ABOUT THIS TASK: Print the lines of the records below, unchanged, from the line with "No, it is in front of (230, 320)." to the line with "At what (x,y)", including both of those lines.

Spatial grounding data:
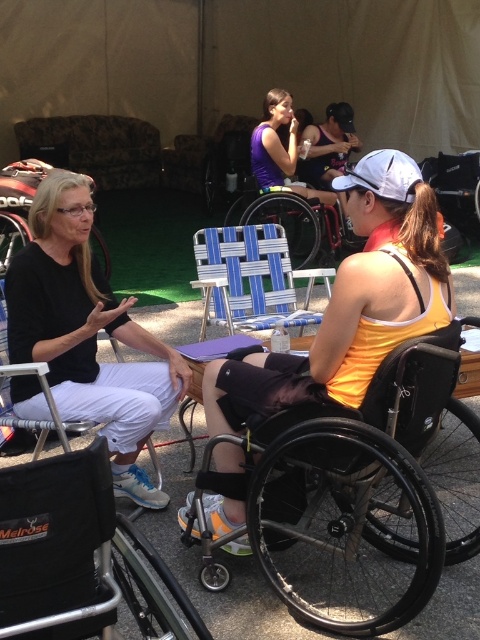
Where is `yellow fabric tank top at center`? Image resolution: width=480 pixels, height=640 pixels. yellow fabric tank top at center is located at coordinates (351, 301).

Between point (425, 323) and point (67, 221), which one is positioned behind?

Point (67, 221)

Locate an element on the screen. The width and height of the screenshot is (480, 640). yellow fabric tank top at center is located at coordinates (351, 301).

Who is taller, matte black shirt at left or blue woven plastic beach chair at center?

matte black shirt at left

Find the location of `matte black shirt at left`. matte black shirt at left is located at coordinates (87, 333).

Does point (60, 192) lie behind point (230, 320)?

No, it is in front of (230, 320).

The width and height of the screenshot is (480, 640). Identify the location of matte black shirt at left. (87, 333).

Is point (256, 472) farther from camera compared to point (286, 144)?

No, (256, 472) is in front of (286, 144).

At what (x,y) coordinates should I click in order to perform the action: click on black plastic wheelchair at lower right. Please return your answer as a coordinate pair (x, y). This screenshot has height=640, width=480. Looking at the image, I should click on (369, 486).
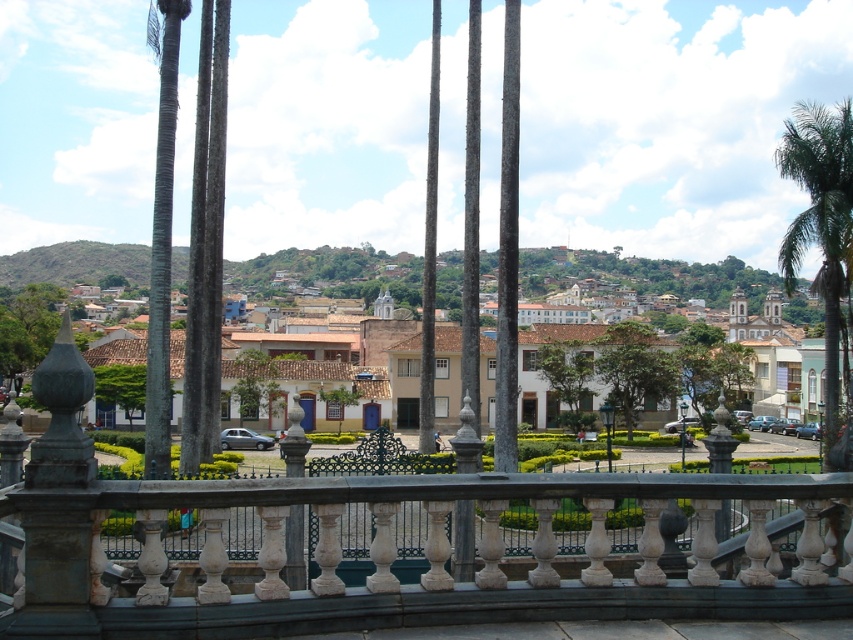
Question: Can you confirm if stone balustrade at center is smaller than white matte building at center?

Choices:
 (A) no
 (B) yes

Answer: (B)

Question: Based on their relative distances, which object is nearer to the green leafy palm tree at right?

Choices:
 (A) stone balustrade at center
 (B) white matte building at center

Answer: (A)

Question: Which object appears closest to the camera in this image?

Choices:
 (A) green leafy tree at center
 (B) white matte building at center

Answer: (A)

Question: Which point is farther to the camera?

Choices:
 (A) green leafy tree at center
 (B) green leafy palm tree at right
 (C) stone balustrade at center

Answer: (A)

Question: Can you confirm if green leafy palm tree at right is positioned to the left of green leafy tree at center?

Choices:
 (A) no
 (B) yes

Answer: (A)

Question: Where is green leafy palm tree at right located in relation to green leafy tree at center in the image?

Choices:
 (A) right
 (B) left

Answer: (A)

EXERCISE OUTPUT:
No, it is in front of (230, 320).

The width and height of the screenshot is (480, 640). Identify the location of matte black shirt at left. (87, 333).

Is point (256, 472) farther from camera compared to point (286, 144)?

No, (256, 472) is in front of (286, 144).

At what (x,y) coordinates should I click in order to perform the action: click on black plastic wheelchair at lower right. Please return your answer as a coordinate pair (x, y). This screenshot has height=640, width=480. Looking at the image, I should click on (369, 486).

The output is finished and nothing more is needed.